Each entry should be repeated exactly. Its pictures should not be.
+ + + + +
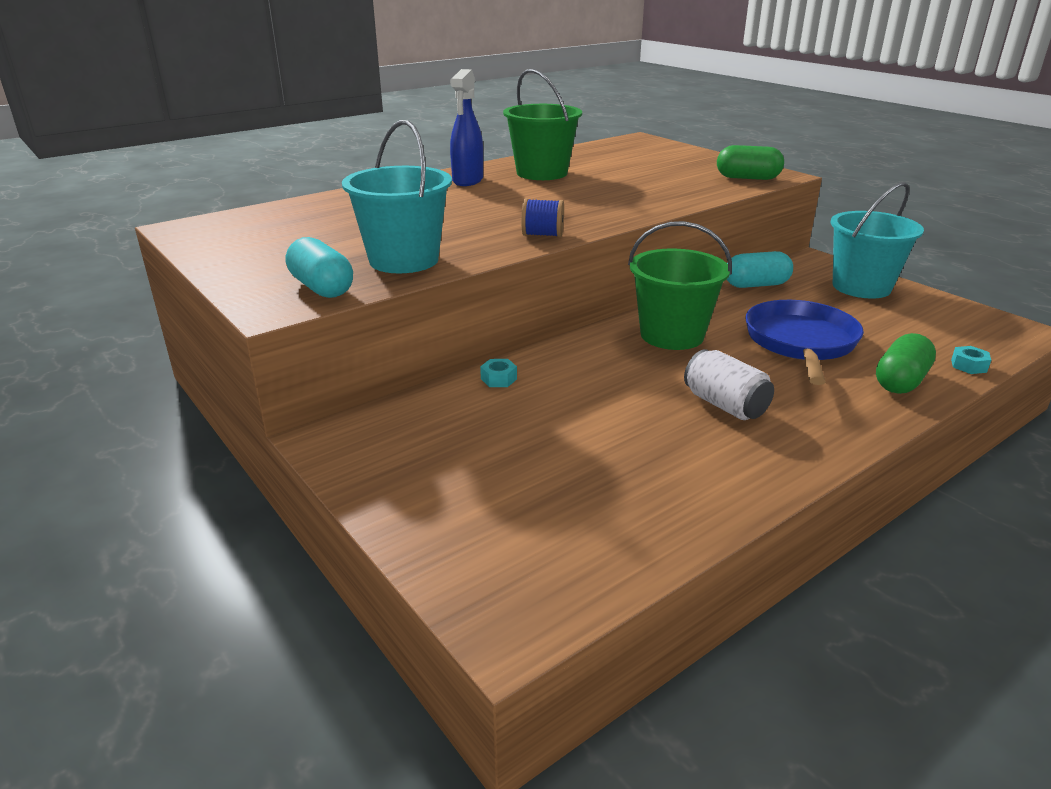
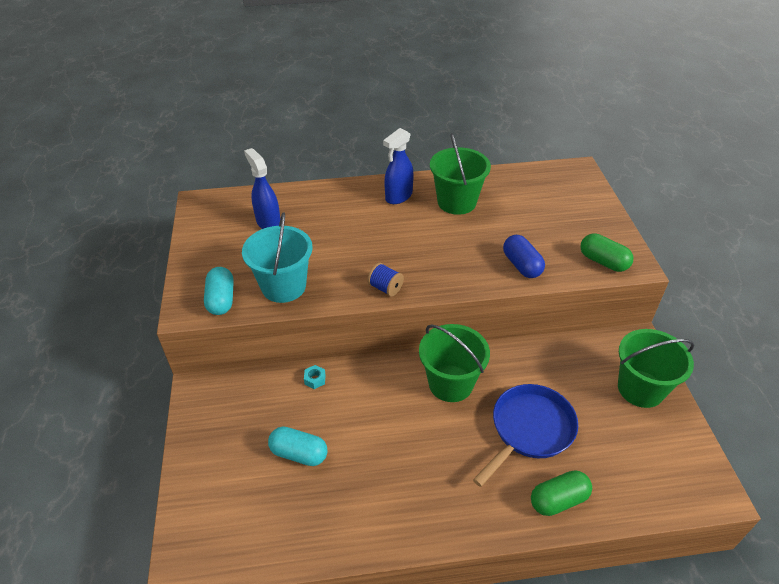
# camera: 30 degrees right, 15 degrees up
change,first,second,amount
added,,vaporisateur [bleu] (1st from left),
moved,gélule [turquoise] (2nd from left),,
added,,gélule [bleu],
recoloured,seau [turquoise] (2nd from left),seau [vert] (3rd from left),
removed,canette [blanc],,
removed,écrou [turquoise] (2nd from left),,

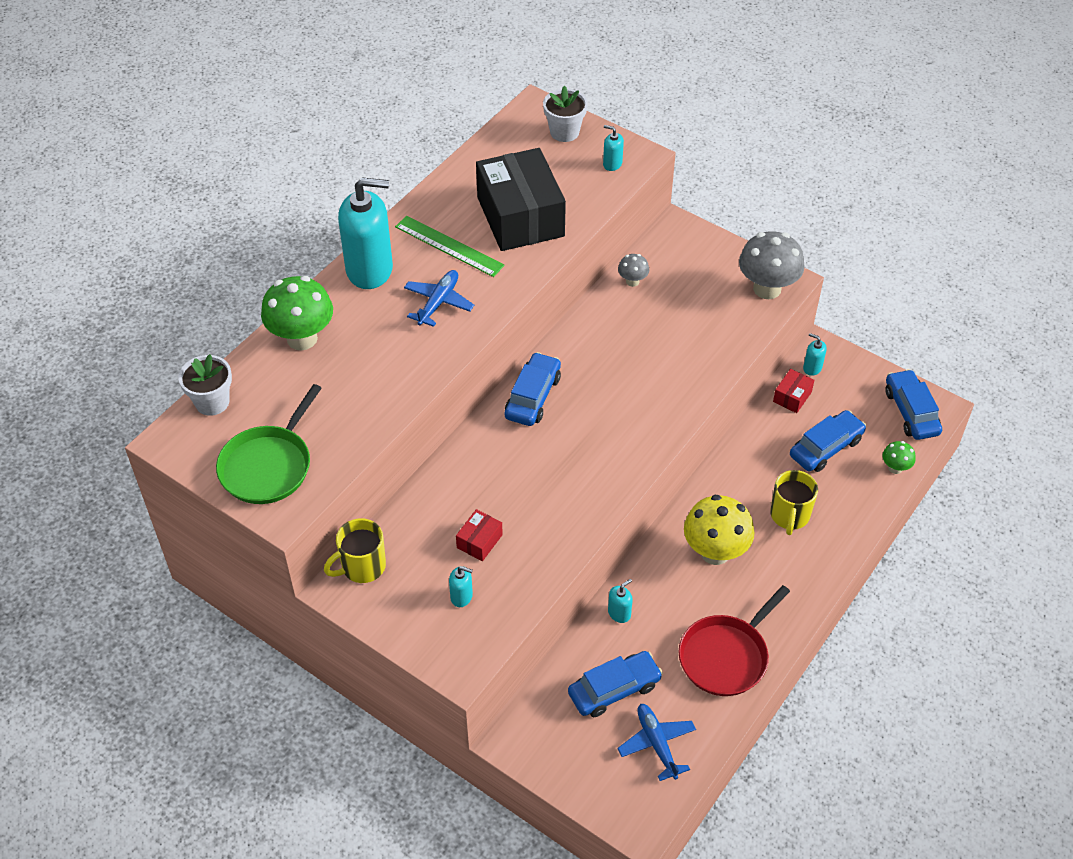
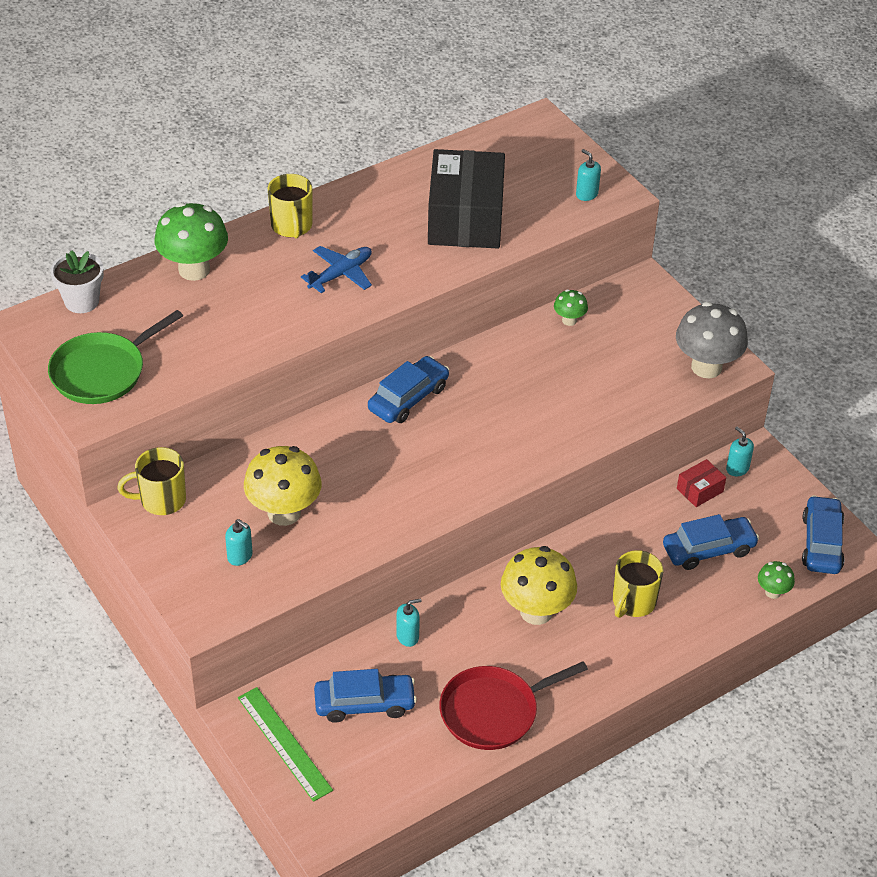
# camera: 20 degrees right, 5 degrees down
change,first,second,amount
moved,règle [vert],,
replaced,boîte [rouge] (1st from left),champignon [jaune] (1st from left),
replaced,distributeur de savon [turquoise] (1st from left),tasse [jaune] (2nd from left),
recoloured,champignon [gris] (1st from left),champignon [vert] (2nd from left),
removed,pot de fleurs [blanc] (2nd from left),,
removed,avion [bleu] (2nd from left),,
+ + + + +
Solution to this exercise ->
# camera: 30 degrees right, 15 degrees up
change,first,second,amount
added,,vaporisateur [bleu] (1st from left),
moved,gélule [turquoise] (2nd from left),,
added,,gélule [bleu],
recoloured,seau [turquoise] (2nd from left),seau [vert] (3rd from left),
removed,canette [blanc],,
removed,écrou [turquoise] (2nd from left),,

# camera: 20 degrees right, 5 degrees down
change,first,second,amount
moved,règle [vert],,
replaced,boîte [rouge] (1st from left),champignon [jaune] (1st from left),
replaced,distributeur de savon [turquoise] (1st from left),tasse [jaune] (2nd from left),
recoloured,champignon [gris] (1st from left),champignon [vert] (2nd from left),
removed,pot de fleurs [blanc] (2nd from left),,
removed,avion [bleu] (2nd from left),,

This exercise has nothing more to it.